(Listed records):

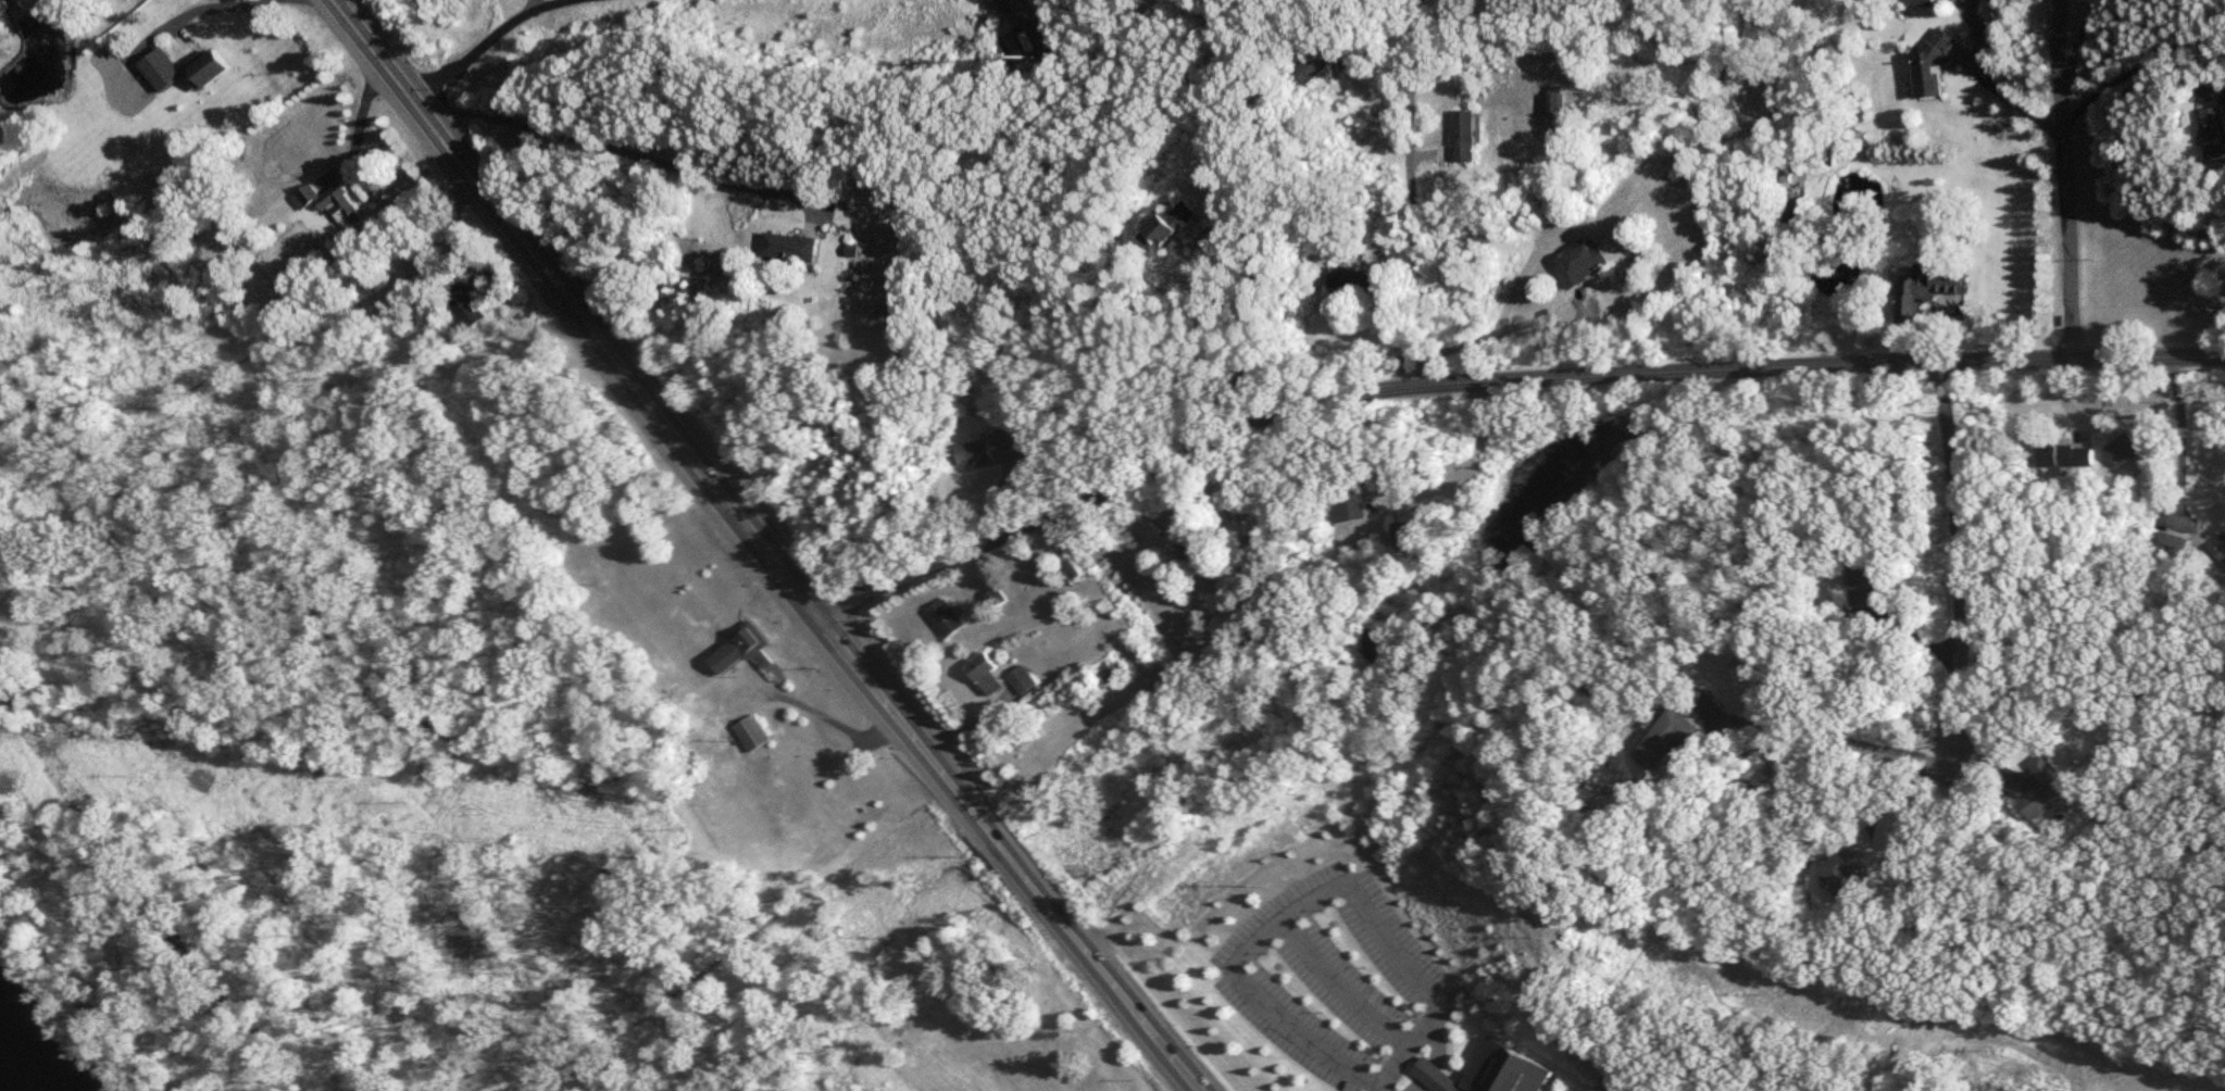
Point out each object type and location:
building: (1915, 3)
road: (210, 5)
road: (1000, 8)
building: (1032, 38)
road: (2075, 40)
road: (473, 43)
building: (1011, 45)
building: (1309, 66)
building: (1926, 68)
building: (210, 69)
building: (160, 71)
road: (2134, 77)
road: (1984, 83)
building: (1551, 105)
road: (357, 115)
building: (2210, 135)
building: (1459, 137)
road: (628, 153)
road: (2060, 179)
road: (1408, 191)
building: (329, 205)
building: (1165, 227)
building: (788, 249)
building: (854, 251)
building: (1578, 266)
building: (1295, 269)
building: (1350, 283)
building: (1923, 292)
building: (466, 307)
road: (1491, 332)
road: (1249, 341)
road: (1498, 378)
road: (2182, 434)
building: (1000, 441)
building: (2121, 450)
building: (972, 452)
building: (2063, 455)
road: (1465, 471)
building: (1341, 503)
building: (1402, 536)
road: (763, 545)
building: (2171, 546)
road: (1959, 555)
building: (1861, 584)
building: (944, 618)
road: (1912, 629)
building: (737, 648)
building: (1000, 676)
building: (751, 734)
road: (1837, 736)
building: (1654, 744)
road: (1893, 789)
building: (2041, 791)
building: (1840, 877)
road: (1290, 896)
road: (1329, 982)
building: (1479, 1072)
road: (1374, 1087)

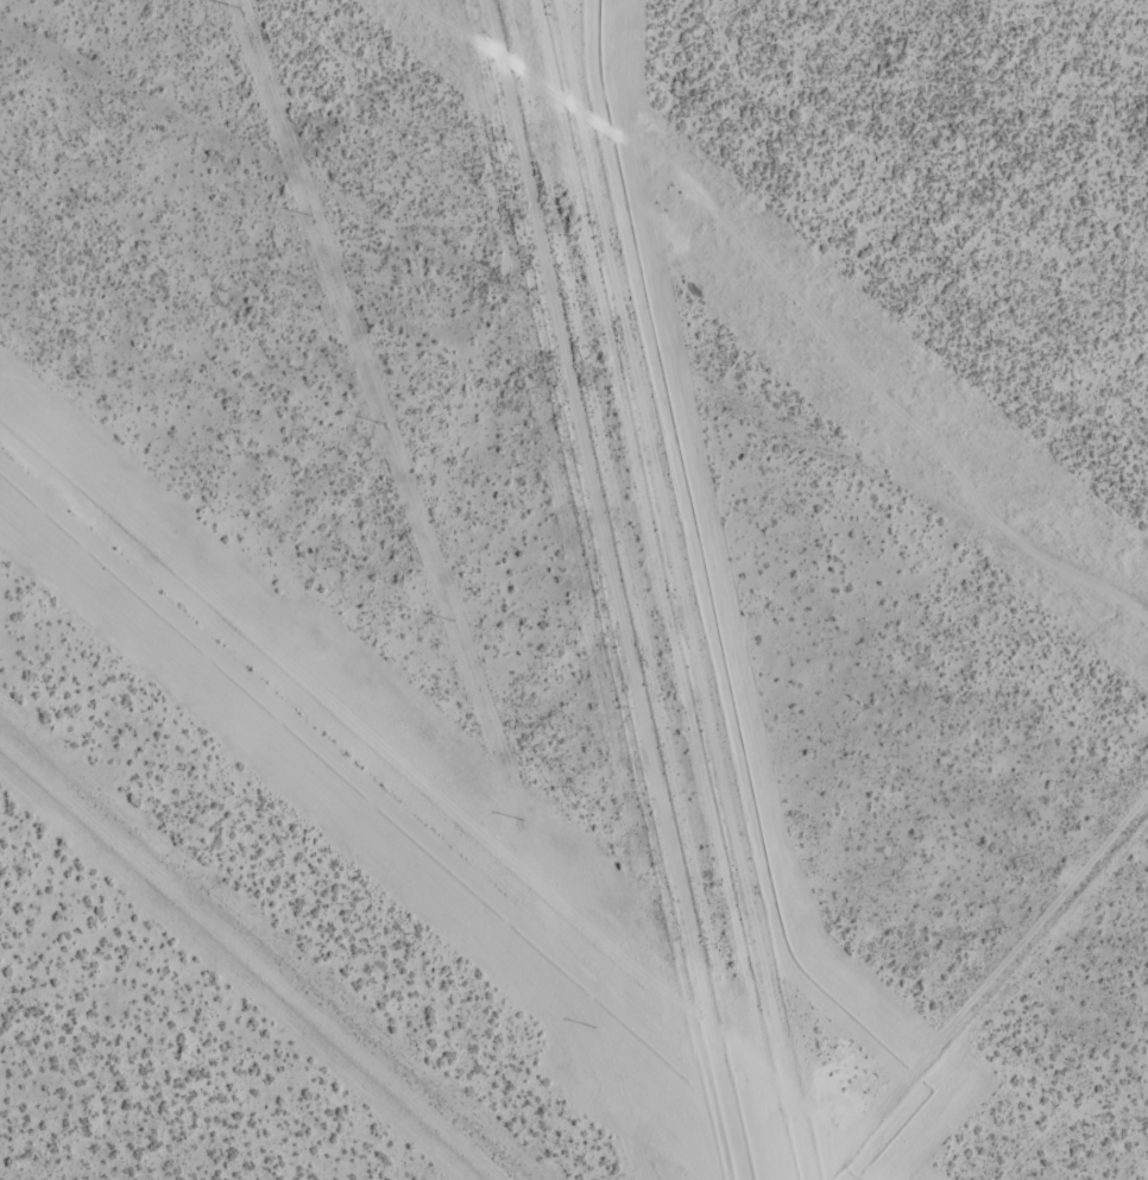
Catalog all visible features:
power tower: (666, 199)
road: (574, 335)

(Work required): Every entry must be transcribed exactly. Pictures do not belong in the copy.

(Solution to this exercise):
Point out each object type and location:
building: (1915, 3)
road: (210, 5)
road: (1000, 8)
building: (1032, 38)
road: (2075, 40)
road: (473, 43)
building: (1011, 45)
building: (1309, 66)
building: (1926, 68)
building: (210, 69)
building: (160, 71)
road: (2134, 77)
road: (1984, 83)
building: (1551, 105)
road: (357, 115)
building: (2210, 135)
building: (1459, 137)
road: (628, 153)
road: (2060, 179)
road: (1408, 191)
building: (329, 205)
building: (1165, 227)
building: (788, 249)
building: (854, 251)
building: (1578, 266)
building: (1295, 269)
building: (1350, 283)
building: (1923, 292)
building: (466, 307)
road: (1491, 332)
road: (1249, 341)
road: (1498, 378)
road: (2182, 434)
building: (1000, 441)
building: (2121, 450)
building: (972, 452)
building: (2063, 455)
road: (1465, 471)
building: (1341, 503)
building: (1402, 536)
road: (763, 545)
building: (2171, 546)
road: (1959, 555)
building: (1861, 584)
building: (944, 618)
road: (1912, 629)
building: (737, 648)
building: (1000, 676)
building: (751, 734)
road: (1837, 736)
building: (1654, 744)
road: (1893, 789)
building: (2041, 791)
building: (1840, 877)
road: (1290, 896)
road: (1329, 982)
building: (1479, 1072)
road: (1374, 1087)

Catalog all visible features:
power tower: (666, 199)
road: (574, 335)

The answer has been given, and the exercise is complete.